_DATA EXTRACT_
:::
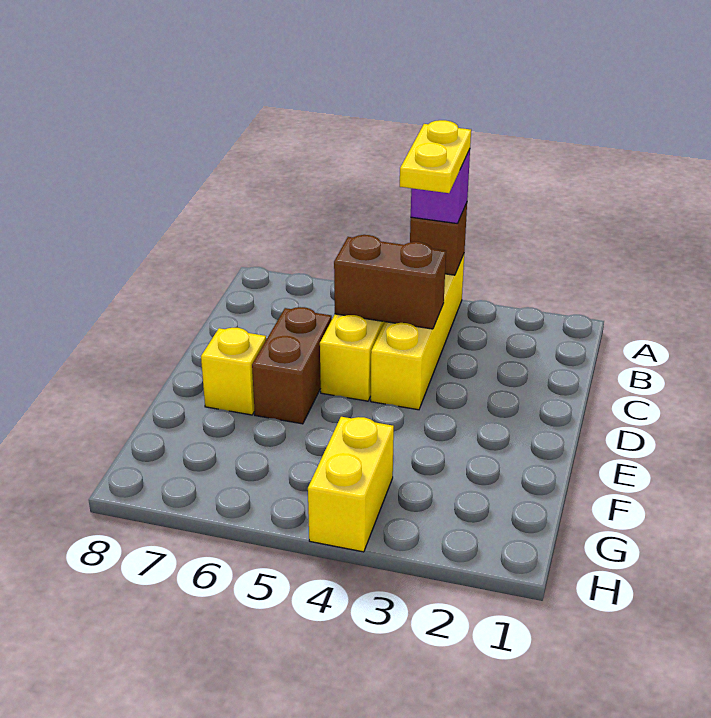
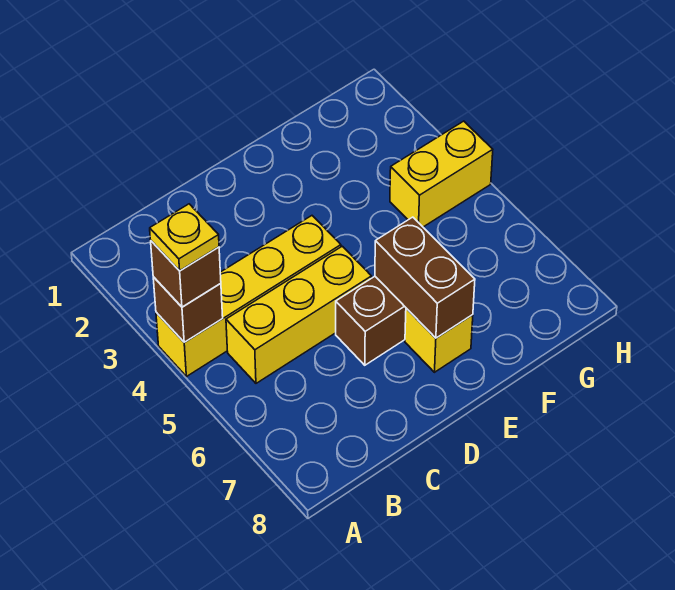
purple brick A4 level 3 -> brown brick A4 level 3
yellow plate A4:B4 level 4 -> yellow plate A4 level 4
brown brick C4:C5 level 2 -> brown brick E6:E7 level 2

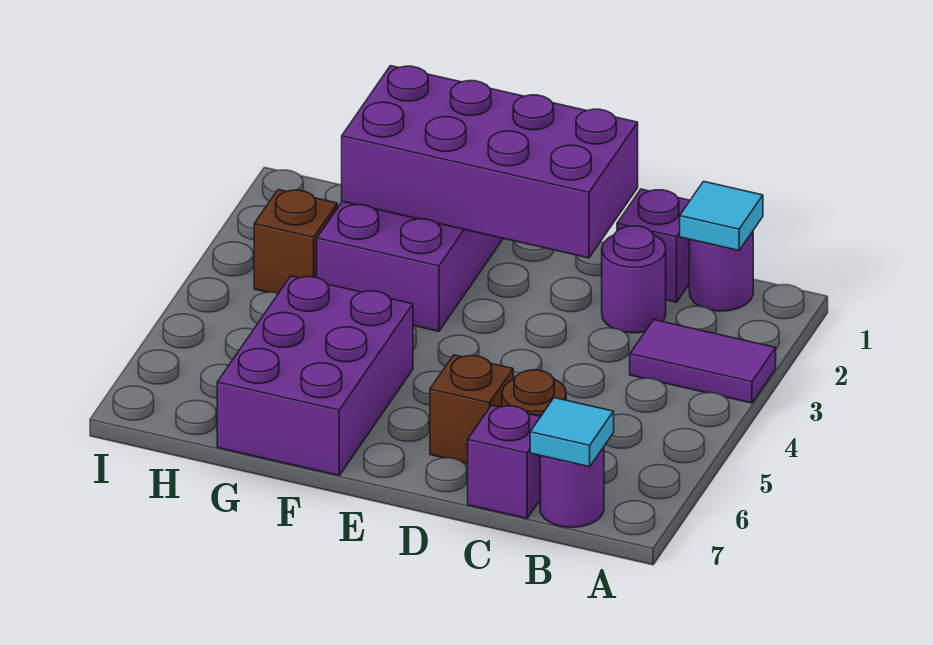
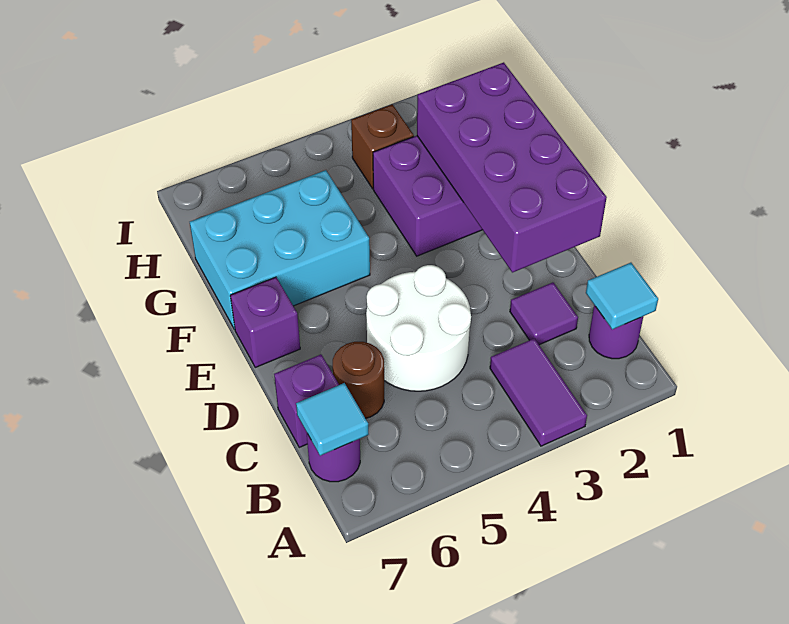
purple brick C1 level 1 -> purple brick E7 level 1
purple round brick C2 level 1 -> purple tile C2 level 1
none -> white round brick C4:D5 level 1
brown brick D6 level 1 -> none
purple brick F5:G7 level 1 -> cyan brick F5:G7 level 1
:::
_WORK TASK_
Write out, word for word, the lines from the start of the data through the one holding "purple round brick". Omit pictures.

_FINISHED EXERCISE_
purple brick A4 level 3 -> brown brick A4 level 3
yellow plate A4:B4 level 4 -> yellow plate A4 level 4
brown brick C4:C5 level 2 -> brown brick E6:E7 level 2

purple brick C1 level 1 -> purple brick E7 level 1
purple round brick C2 level 1 -> purple tile C2 level 1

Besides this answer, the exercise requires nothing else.